> Data provided:

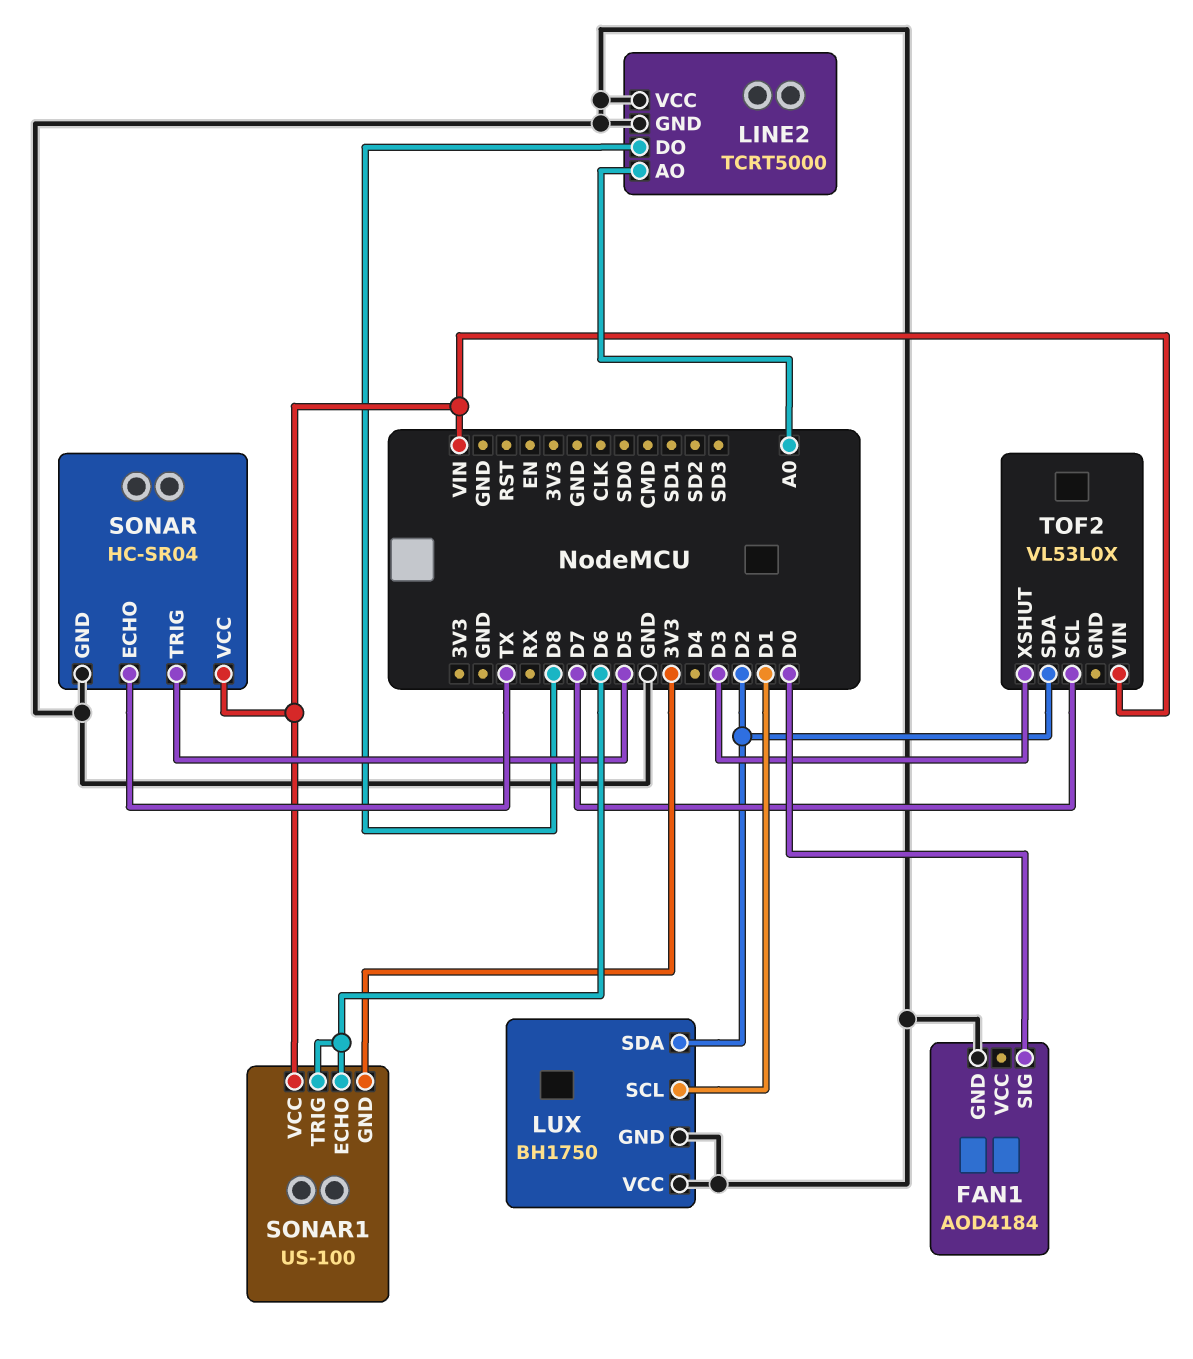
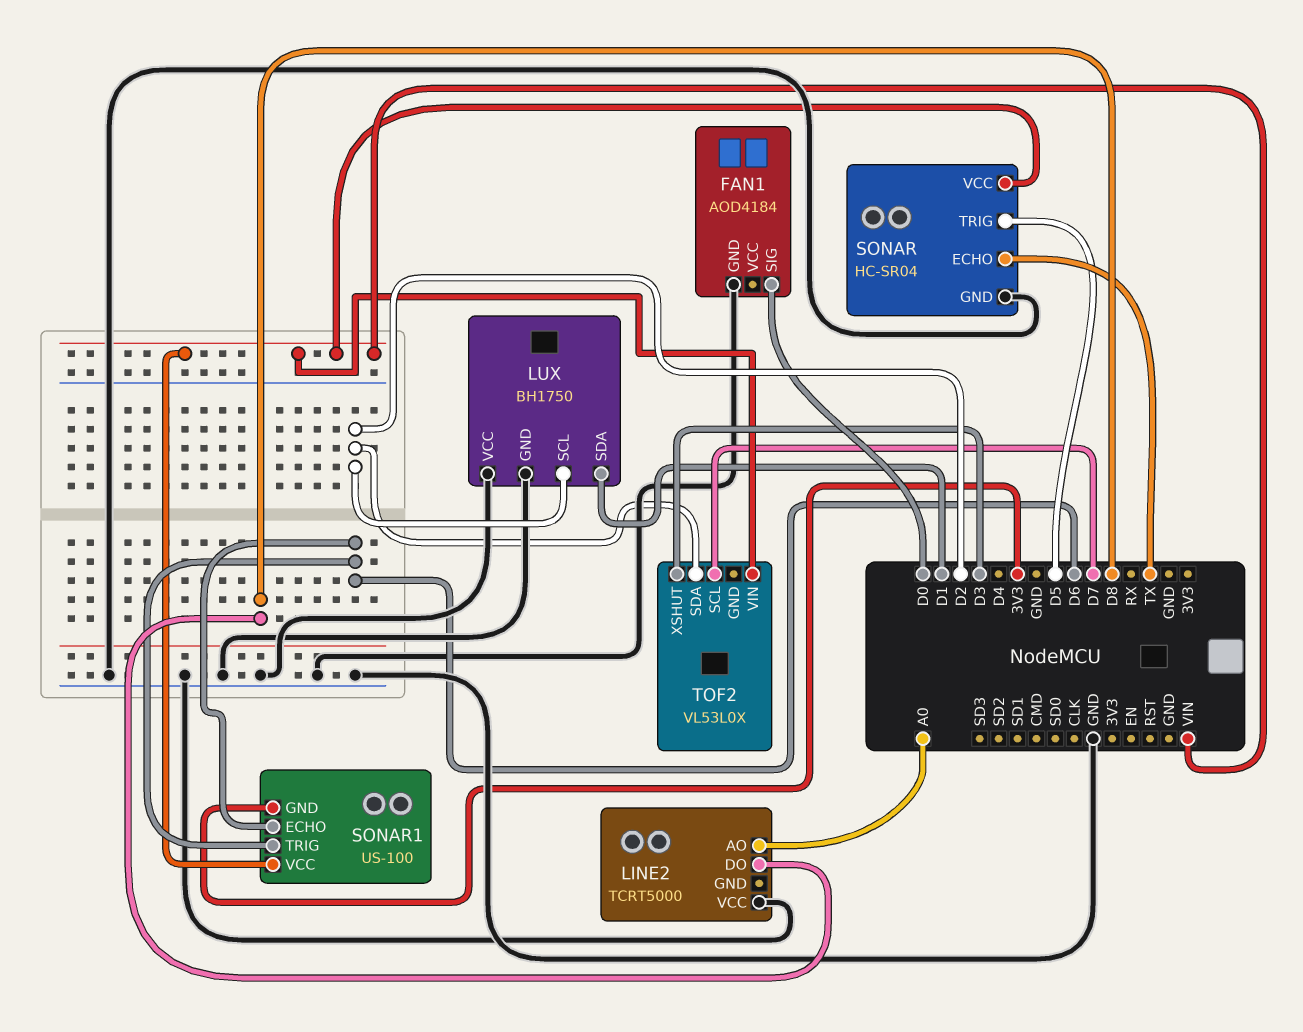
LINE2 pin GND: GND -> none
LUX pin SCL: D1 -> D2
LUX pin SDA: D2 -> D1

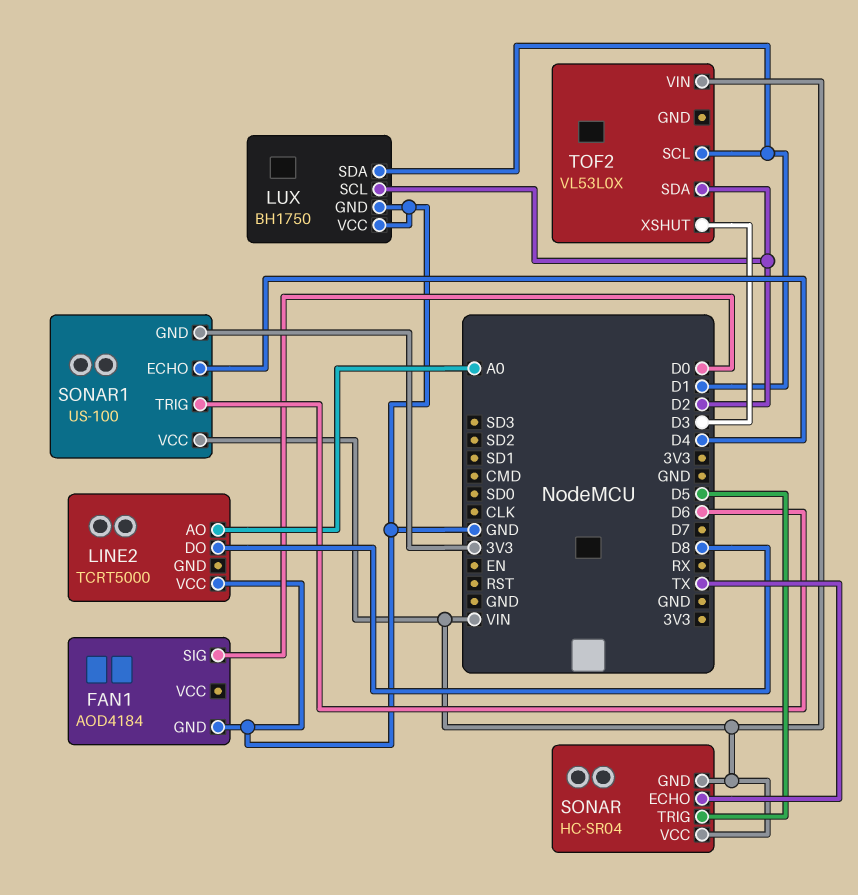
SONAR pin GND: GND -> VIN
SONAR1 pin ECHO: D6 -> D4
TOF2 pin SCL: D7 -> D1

> Aim of the exercise:
Everything from the line that contains "LUX pin SCL: D1 -> D2" to the final line of the data is to be duplicated exactly, both ends included, except the pictures.

> Task answer:
LUX pin SCL: D1 -> D2
LUX pin SDA: D2 -> D1

SONAR pin GND: GND -> VIN
SONAR1 pin ECHO: D6 -> D4
TOF2 pin SCL: D7 -> D1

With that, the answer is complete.